** Data shown **

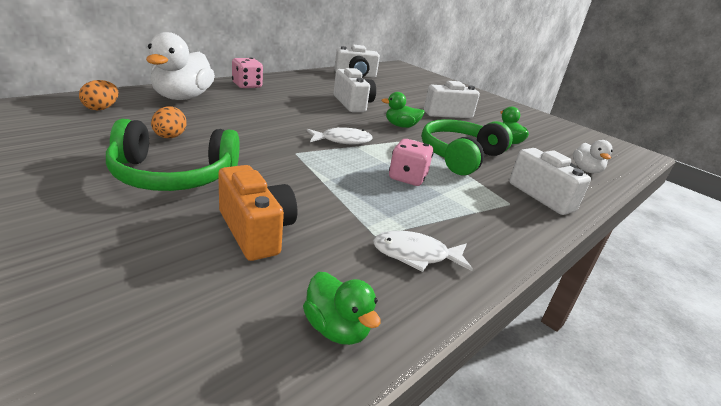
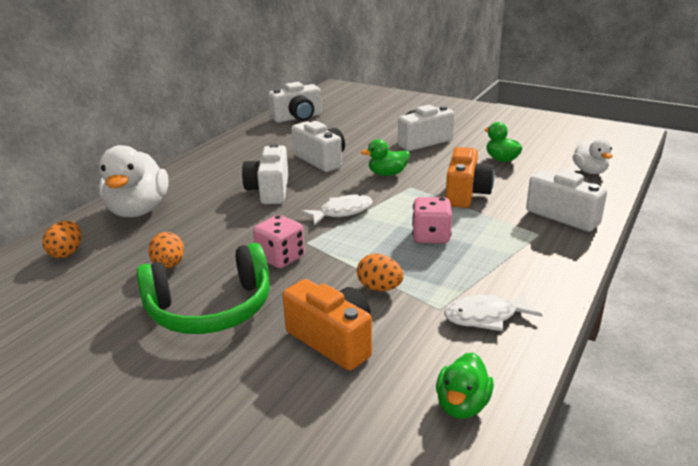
camera: 10 degrees left, 0 degrees up
pink dice [232,58,263,89] -> pink dice moved to [253,215,305,268]
green duck [303,272,381,345] -> green duck turned 75 degrees clockwise [436,352,494,419]
green headphones [421,119,513,175] -> orange camera [445,147,495,208]
none -> white camera [242,143,288,204]
none -> orange egg [357,254,403,291]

** Exercise goal **
How many of the lines above include the word "degrees"? Respond with the number alone.

** Answer space **
2